GIVEN REQUEST:
Pick out every line below that contains the string "major", and copy each one in full.

(Stored data entries)
◇ ◇ ◇ ◇ ◇

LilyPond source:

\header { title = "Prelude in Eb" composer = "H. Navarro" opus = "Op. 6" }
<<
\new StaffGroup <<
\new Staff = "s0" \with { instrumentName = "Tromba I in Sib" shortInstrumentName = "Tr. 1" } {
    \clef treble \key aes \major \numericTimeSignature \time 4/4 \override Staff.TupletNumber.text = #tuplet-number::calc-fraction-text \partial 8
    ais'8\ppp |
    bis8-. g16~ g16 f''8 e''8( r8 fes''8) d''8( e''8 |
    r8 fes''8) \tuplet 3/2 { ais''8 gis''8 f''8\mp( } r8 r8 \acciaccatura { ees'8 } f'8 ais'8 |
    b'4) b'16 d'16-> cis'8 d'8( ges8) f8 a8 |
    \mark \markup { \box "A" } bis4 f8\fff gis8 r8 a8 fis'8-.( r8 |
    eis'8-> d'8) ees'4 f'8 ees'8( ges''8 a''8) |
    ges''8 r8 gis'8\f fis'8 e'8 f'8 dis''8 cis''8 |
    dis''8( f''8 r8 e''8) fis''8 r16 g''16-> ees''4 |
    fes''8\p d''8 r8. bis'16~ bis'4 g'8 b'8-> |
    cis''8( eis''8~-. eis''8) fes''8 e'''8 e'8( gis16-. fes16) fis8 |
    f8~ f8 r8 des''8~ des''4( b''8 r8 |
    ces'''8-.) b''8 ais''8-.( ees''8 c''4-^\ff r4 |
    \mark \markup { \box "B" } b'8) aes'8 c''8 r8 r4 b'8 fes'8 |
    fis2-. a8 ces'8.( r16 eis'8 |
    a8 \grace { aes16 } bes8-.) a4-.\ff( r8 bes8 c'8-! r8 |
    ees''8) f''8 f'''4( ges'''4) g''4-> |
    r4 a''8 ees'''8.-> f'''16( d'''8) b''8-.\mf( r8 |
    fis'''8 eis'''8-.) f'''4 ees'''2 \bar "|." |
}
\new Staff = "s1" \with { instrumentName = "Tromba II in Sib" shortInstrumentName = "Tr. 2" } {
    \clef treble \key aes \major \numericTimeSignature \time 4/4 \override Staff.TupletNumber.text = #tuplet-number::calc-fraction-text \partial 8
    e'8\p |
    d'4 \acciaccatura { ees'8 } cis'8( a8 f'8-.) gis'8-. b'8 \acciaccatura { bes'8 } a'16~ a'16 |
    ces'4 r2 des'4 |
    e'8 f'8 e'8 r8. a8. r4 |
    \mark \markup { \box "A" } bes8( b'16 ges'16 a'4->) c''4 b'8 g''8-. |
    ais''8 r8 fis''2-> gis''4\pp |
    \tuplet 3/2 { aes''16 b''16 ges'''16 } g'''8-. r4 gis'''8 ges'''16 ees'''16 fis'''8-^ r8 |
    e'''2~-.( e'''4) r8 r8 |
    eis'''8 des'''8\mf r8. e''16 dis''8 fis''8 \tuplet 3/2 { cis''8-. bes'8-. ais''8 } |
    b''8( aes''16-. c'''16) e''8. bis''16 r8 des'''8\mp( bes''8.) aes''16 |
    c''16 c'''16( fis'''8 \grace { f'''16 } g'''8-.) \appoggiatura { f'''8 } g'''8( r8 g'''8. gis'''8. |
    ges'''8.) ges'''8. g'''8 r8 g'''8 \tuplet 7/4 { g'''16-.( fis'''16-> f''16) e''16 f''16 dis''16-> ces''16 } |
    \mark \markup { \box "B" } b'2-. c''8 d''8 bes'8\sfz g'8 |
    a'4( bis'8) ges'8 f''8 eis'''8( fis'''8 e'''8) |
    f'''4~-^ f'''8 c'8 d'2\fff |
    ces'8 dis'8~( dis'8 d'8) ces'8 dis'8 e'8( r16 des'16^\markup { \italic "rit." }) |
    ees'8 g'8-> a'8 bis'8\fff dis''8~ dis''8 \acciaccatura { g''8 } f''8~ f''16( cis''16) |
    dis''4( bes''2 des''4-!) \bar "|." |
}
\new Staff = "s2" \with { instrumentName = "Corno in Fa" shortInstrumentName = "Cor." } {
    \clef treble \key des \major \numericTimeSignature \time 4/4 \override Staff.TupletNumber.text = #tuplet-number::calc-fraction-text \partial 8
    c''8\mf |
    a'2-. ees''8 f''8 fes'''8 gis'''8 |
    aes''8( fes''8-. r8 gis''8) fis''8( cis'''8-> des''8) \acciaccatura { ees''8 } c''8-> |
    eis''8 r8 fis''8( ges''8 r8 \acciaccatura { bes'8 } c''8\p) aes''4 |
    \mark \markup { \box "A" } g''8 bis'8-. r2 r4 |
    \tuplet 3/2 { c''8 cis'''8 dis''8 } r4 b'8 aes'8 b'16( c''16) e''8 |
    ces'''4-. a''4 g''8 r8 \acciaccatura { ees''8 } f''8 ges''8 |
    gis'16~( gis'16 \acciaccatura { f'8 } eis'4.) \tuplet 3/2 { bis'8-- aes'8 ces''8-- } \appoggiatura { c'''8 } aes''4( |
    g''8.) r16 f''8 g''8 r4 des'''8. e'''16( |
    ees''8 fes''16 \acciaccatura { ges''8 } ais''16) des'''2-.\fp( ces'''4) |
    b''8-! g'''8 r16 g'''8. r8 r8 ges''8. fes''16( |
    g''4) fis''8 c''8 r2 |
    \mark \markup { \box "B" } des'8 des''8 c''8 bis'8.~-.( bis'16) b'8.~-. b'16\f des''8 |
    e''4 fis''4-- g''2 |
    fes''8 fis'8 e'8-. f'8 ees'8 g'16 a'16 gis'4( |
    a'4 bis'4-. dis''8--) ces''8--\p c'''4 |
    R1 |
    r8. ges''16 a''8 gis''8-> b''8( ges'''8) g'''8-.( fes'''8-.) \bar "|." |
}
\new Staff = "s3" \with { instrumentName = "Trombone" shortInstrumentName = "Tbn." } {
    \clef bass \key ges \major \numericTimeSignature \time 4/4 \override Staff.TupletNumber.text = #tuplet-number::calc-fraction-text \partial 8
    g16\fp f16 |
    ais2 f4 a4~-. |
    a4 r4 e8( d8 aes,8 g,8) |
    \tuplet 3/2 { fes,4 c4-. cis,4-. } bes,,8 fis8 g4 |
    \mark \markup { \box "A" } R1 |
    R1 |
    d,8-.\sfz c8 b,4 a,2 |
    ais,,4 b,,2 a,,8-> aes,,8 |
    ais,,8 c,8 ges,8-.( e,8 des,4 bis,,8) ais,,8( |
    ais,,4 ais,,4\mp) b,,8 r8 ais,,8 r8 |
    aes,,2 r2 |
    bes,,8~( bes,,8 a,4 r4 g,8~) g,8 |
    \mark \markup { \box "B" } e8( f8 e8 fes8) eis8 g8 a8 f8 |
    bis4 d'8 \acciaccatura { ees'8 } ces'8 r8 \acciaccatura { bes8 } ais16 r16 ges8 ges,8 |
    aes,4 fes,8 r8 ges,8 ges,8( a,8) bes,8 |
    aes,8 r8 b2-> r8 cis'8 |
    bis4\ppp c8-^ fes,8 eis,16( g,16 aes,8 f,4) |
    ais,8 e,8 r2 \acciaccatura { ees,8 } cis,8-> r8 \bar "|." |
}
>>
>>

◇ ◇ ◇ ◇ ◇

THE RESULT:
    \clef treble \key aes \major \numericTimeSignature \time 4/4 \override Staff.TupletNumber.text = #tuplet-number::calc-fraction-text \partial 8
    \clef treble \key aes \major \numericTimeSignature \time 4/4 \override Staff.TupletNumber.text = #tuplet-number::calc-fraction-text \partial 8
    \clef treble \key des \major \numericTimeSignature \time 4/4 \override Staff.TupletNumber.text = #tuplet-number::calc-fraction-text \partial 8
    \clef bass \key ges \major \numericTimeSignature \time 4/4 \override Staff.TupletNumber.text = #tuplet-number::calc-fraction-text \partial 8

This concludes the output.